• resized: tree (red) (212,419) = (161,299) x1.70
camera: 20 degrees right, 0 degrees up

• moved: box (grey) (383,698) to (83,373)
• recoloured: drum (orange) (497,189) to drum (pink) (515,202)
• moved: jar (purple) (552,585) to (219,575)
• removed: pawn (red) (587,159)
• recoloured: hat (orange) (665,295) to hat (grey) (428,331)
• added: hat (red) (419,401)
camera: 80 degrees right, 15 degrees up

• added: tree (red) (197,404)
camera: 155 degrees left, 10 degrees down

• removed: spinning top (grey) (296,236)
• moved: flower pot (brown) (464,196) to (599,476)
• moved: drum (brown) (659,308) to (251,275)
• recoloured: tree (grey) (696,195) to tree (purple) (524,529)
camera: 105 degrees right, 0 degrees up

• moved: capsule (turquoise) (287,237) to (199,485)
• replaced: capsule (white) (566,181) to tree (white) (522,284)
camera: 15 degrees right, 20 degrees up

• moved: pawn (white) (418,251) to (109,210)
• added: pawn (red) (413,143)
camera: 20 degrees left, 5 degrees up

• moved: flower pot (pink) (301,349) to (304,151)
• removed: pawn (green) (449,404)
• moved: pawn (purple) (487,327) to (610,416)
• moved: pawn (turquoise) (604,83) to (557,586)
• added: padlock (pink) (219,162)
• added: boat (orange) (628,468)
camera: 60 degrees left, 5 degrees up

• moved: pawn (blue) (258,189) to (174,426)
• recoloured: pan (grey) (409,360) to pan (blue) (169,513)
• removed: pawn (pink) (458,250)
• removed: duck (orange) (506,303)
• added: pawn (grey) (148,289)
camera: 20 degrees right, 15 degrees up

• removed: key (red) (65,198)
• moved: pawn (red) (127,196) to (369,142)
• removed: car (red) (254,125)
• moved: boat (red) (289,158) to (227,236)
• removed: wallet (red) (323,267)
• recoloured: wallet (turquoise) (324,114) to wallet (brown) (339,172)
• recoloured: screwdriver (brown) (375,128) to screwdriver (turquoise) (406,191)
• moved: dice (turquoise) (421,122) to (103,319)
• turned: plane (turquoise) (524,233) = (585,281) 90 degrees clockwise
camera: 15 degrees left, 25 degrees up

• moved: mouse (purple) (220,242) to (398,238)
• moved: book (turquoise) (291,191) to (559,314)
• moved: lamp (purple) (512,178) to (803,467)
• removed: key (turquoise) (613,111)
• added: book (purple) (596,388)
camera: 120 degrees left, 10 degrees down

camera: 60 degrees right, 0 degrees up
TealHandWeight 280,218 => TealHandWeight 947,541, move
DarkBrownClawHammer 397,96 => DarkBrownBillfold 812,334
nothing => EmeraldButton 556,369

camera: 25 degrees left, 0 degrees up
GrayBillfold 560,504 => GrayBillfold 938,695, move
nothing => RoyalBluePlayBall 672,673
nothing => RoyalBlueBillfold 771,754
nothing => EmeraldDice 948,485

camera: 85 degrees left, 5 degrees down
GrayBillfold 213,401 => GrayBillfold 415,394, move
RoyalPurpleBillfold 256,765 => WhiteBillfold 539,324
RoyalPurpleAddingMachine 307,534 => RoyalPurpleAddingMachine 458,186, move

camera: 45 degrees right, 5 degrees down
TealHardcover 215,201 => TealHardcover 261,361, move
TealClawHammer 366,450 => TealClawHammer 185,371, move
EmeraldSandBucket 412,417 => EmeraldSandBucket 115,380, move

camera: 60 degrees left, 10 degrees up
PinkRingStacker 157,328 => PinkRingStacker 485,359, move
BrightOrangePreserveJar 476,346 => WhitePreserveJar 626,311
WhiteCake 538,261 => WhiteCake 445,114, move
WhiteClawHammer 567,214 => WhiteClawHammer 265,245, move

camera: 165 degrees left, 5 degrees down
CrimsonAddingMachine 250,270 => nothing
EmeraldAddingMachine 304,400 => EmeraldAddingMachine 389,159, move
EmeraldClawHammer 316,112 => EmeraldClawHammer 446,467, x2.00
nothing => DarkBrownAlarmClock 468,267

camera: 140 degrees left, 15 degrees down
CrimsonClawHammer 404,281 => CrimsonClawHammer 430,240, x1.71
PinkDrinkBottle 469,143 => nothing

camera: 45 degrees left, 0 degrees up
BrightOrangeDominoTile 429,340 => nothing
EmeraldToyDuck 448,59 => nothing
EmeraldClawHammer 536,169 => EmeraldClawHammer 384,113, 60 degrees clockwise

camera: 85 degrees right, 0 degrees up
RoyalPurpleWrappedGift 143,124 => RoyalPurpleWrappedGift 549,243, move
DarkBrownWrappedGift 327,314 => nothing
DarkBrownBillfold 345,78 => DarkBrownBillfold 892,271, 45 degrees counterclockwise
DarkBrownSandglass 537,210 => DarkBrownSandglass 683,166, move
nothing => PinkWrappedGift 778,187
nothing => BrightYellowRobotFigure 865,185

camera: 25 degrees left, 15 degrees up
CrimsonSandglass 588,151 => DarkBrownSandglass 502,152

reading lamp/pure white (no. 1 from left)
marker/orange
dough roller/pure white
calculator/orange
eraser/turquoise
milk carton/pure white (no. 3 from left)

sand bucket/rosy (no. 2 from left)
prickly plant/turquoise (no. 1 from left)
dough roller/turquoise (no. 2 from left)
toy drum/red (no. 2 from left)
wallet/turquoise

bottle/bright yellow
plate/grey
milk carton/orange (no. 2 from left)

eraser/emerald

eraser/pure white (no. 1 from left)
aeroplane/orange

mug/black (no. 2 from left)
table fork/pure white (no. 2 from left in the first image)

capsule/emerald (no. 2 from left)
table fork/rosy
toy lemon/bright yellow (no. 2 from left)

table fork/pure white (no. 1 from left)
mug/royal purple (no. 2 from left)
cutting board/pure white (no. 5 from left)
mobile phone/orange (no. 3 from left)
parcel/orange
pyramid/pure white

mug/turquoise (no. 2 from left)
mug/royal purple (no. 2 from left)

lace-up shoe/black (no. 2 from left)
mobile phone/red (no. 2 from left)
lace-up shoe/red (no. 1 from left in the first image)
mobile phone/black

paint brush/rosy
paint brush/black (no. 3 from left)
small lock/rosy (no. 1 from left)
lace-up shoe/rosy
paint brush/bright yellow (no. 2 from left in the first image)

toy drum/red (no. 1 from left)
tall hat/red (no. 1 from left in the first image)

EXERCISE GOAL.
With the first line of the material as the start and the line containing "(487,327) to (610,416)" as the end, repeat that span exactly and add nothing.

SOLVED EXERCISE.
• resized: tree (red) (212,419) = (161,299) x1.70
camera: 20 degrees right, 0 degrees up

• moved: box (grey) (383,698) to (83,373)
• recoloured: drum (orange) (497,189) to drum (pink) (515,202)
• moved: jar (purple) (552,585) to (219,575)
• removed: pawn (red) (587,159)
• recoloured: hat (orange) (665,295) to hat (grey) (428,331)
• added: hat (red) (419,401)
camera: 80 degrees right, 15 degrees up

• added: tree (red) (197,404)
camera: 155 degrees left, 10 degrees down

• removed: spinning top (grey) (296,236)
• moved: flower pot (brown) (464,196) to (599,476)
• moved: drum (brown) (659,308) to (251,275)
• recoloured: tree (grey) (696,195) to tree (purple) (524,529)
camera: 105 degrees right, 0 degrees up

• moved: capsule (turquoise) (287,237) to (199,485)
• replaced: capsule (white) (566,181) to tree (white) (522,284)
camera: 15 degrees right, 20 degrees up

• moved: pawn (white) (418,251) to (109,210)
• added: pawn (red) (413,143)
camera: 20 degrees left, 5 degrees up

• moved: flower pot (pink) (301,349) to (304,151)
• removed: pawn (green) (449,404)
• moved: pawn (purple) (487,327) to (610,416)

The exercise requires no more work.